WHAT TO WORK ON: Every entry should be duplicated verbatim, and no picture may appear in the copy.

Items from a data source
════

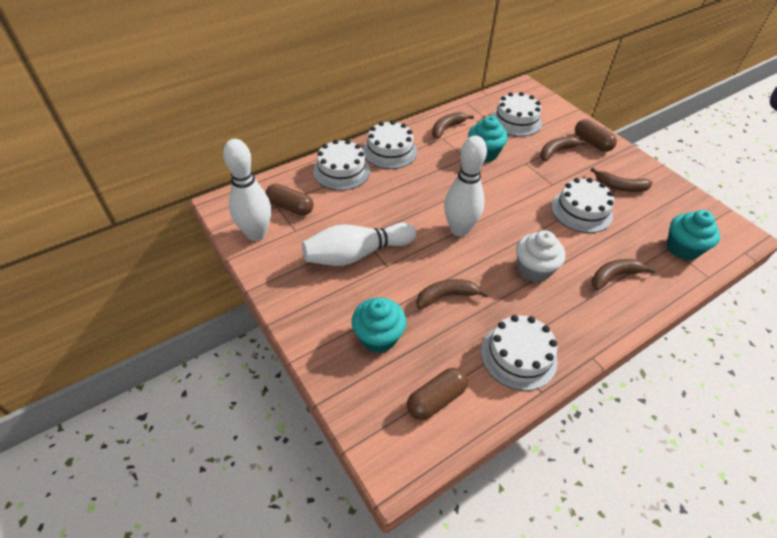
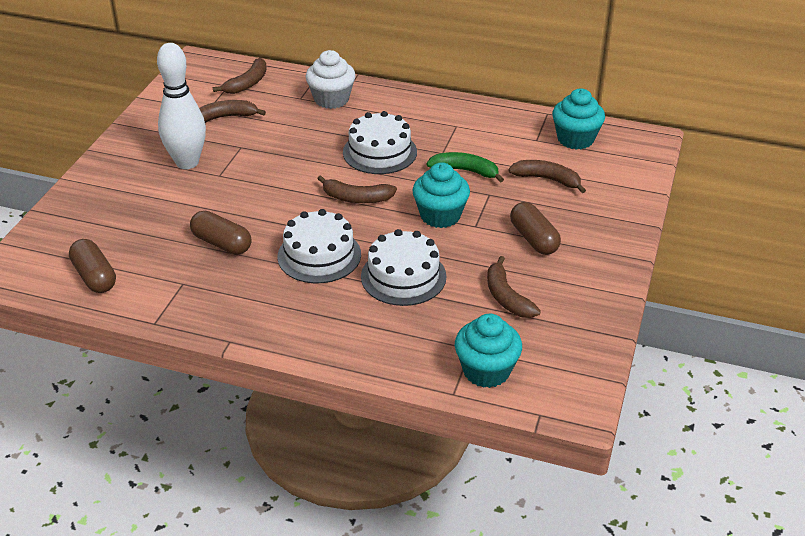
green banana: 0 -> 1
white bowling pin: 3 -> 1
white cake: 5 -> 3

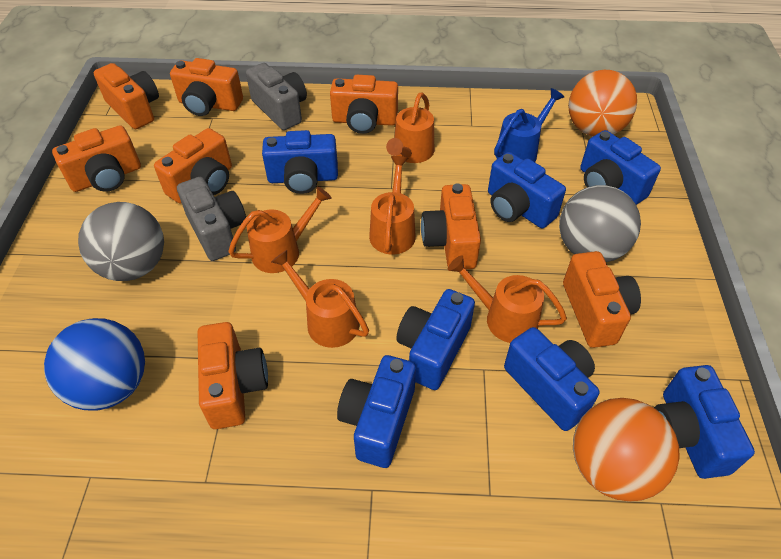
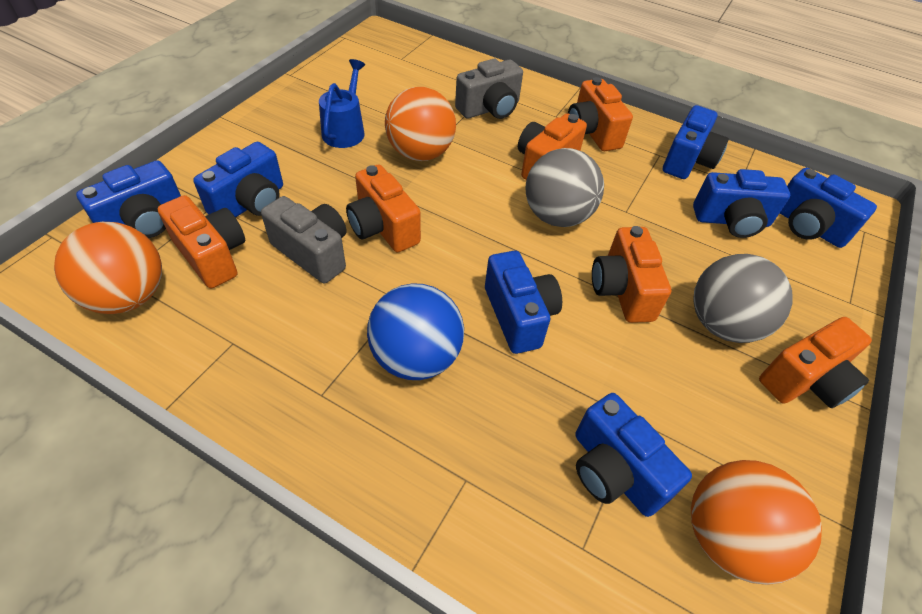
orange ball: 2 -> 3
orange camera: 8 -> 6
orange watering can: 5 -> 0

════

RESPONSE FOR THIS EXERCISE:
green banana: 0 -> 1
white bowling pin: 3 -> 1
white cake: 5 -> 3

orange ball: 2 -> 3
orange camera: 8 -> 6
orange watering can: 5 -> 0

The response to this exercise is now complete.